╭─ Exercise material
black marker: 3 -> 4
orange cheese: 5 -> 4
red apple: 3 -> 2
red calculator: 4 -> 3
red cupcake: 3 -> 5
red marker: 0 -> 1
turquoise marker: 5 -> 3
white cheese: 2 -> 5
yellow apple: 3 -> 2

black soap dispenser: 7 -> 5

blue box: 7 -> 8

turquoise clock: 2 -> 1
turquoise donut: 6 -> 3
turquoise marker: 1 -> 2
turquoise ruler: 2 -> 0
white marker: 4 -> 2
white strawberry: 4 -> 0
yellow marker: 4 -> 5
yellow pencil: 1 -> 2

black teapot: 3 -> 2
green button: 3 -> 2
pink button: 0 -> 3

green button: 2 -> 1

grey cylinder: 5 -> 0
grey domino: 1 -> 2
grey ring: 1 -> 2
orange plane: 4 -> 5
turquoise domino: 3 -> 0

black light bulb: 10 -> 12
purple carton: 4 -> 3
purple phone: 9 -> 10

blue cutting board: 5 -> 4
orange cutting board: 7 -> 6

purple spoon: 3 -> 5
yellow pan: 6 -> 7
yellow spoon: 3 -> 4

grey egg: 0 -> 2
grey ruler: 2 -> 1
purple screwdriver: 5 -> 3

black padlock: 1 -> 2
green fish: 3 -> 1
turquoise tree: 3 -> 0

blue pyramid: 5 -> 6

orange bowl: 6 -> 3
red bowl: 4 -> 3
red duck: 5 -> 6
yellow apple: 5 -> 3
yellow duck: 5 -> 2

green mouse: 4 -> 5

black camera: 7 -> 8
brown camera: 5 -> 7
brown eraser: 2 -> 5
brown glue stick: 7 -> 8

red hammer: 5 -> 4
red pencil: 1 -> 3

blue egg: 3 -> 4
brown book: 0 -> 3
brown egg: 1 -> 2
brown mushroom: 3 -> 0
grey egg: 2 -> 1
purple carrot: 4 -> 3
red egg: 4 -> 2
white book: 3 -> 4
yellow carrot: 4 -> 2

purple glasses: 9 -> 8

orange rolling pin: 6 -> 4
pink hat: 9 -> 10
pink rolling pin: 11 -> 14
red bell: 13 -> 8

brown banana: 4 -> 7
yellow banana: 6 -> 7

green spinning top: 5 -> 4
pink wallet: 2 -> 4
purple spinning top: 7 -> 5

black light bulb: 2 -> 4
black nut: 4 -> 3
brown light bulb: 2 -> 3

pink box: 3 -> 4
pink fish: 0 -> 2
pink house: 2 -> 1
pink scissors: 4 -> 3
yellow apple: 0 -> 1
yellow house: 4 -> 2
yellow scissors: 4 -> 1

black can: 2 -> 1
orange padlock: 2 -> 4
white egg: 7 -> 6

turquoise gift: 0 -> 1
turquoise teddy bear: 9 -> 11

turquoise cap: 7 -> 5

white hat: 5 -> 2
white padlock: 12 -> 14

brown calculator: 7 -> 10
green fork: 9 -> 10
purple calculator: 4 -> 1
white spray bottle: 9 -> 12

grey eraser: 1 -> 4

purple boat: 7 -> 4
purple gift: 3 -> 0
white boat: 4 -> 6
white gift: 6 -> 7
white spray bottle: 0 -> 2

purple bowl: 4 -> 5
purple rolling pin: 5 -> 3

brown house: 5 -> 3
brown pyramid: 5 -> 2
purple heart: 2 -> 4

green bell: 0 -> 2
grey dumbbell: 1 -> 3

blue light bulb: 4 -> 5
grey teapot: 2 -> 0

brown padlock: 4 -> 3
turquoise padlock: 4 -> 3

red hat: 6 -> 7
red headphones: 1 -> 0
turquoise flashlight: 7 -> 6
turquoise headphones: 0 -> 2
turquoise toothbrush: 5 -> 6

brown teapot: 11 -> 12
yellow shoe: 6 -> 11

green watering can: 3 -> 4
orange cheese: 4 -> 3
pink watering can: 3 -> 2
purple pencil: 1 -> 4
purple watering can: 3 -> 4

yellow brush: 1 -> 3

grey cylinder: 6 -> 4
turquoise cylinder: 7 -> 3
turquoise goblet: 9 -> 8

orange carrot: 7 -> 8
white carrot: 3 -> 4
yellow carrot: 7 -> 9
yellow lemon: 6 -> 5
╰─
### Task item
Having gone through the data above, repeat it exactly.

### Response area
black marker: 3 -> 4
orange cheese: 5 -> 4
red apple: 3 -> 2
red calculator: 4 -> 3
red cupcake: 3 -> 5
red marker: 0 -> 1
turquoise marker: 5 -> 3
white cheese: 2 -> 5
yellow apple: 3 -> 2

black soap dispenser: 7 -> 5

blue box: 7 -> 8

turquoise clock: 2 -> 1
turquoise donut: 6 -> 3
turquoise marker: 1 -> 2
turquoise ruler: 2 -> 0
white marker: 4 -> 2
white strawberry: 4 -> 0
yellow marker: 4 -> 5
yellow pencil: 1 -> 2

black teapot: 3 -> 2
green button: 3 -> 2
pink button: 0 -> 3

green button: 2 -> 1

grey cylinder: 5 -> 0
grey domino: 1 -> 2
grey ring: 1 -> 2
orange plane: 4 -> 5
turquoise domino: 3 -> 0

black light bulb: 10 -> 12
purple carton: 4 -> 3
purple phone: 9 -> 10

blue cutting board: 5 -> 4
orange cutting board: 7 -> 6

purple spoon: 3 -> 5
yellow pan: 6 -> 7
yellow spoon: 3 -> 4

grey egg: 0 -> 2
grey ruler: 2 -> 1
purple screwdriver: 5 -> 3

black padlock: 1 -> 2
green fish: 3 -> 1
turquoise tree: 3 -> 0

blue pyramid: 5 -> 6

orange bowl: 6 -> 3
red bowl: 4 -> 3
red duck: 5 -> 6
yellow apple: 5 -> 3
yellow duck: 5 -> 2

green mouse: 4 -> 5

black camera: 7 -> 8
brown camera: 5 -> 7
brown eraser: 2 -> 5
brown glue stick: 7 -> 8

red hammer: 5 -> 4
red pencil: 1 -> 3

blue egg: 3 -> 4
brown book: 0 -> 3
brown egg: 1 -> 2
brown mushroom: 3 -> 0
grey egg: 2 -> 1
purple carrot: 4 -> 3
red egg: 4 -> 2
white book: 3 -> 4
yellow carrot: 4 -> 2

purple glasses: 9 -> 8

orange rolling pin: 6 -> 4
pink hat: 9 -> 10
pink rolling pin: 11 -> 14
red bell: 13 -> 8

brown banana: 4 -> 7
yellow banana: 6 -> 7

green spinning top: 5 -> 4
pink wallet: 2 -> 4
purple spinning top: 7 -> 5

black light bulb: 2 -> 4
black nut: 4 -> 3
brown light bulb: 2 -> 3

pink box: 3 -> 4
pink fish: 0 -> 2
pink house: 2 -> 1
pink scissors: 4 -> 3
yellow apple: 0 -> 1
yellow house: 4 -> 2
yellow scissors: 4 -> 1

black can: 2 -> 1
orange padlock: 2 -> 4
white egg: 7 -> 6

turquoise gift: 0 -> 1
turquoise teddy bear: 9 -> 11

turquoise cap: 7 -> 5

white hat: 5 -> 2
white padlock: 12 -> 14

brown calculator: 7 -> 10
green fork: 9 -> 10
purple calculator: 4 -> 1
white spray bottle: 9 -> 12

grey eraser: 1 -> 4

purple boat: 7 -> 4
purple gift: 3 -> 0
white boat: 4 -> 6
white gift: 6 -> 7
white spray bottle: 0 -> 2

purple bowl: 4 -> 5
purple rolling pin: 5 -> 3

brown house: 5 -> 3
brown pyramid: 5 -> 2
purple heart: 2 -> 4

green bell: 0 -> 2
grey dumbbell: 1 -> 3

blue light bulb: 4 -> 5
grey teapot: 2 -> 0

brown padlock: 4 -> 3
turquoise padlock: 4 -> 3

red hat: 6 -> 7
red headphones: 1 -> 0
turquoise flashlight: 7 -> 6
turquoise headphones: 0 -> 2
turquoise toothbrush: 5 -> 6

brown teapot: 11 -> 12
yellow shoe: 6 -> 11

green watering can: 3 -> 4
orange cheese: 4 -> 3
pink watering can: 3 -> 2
purple pencil: 1 -> 4
purple watering can: 3 -> 4

yellow brush: 1 -> 3

grey cylinder: 6 -> 4
turquoise cylinder: 7 -> 3
turquoise goblet: 9 -> 8

orange carrot: 7 -> 8
white carrot: 3 -> 4
yellow carrot: 7 -> 9
yellow lemon: 6 -> 5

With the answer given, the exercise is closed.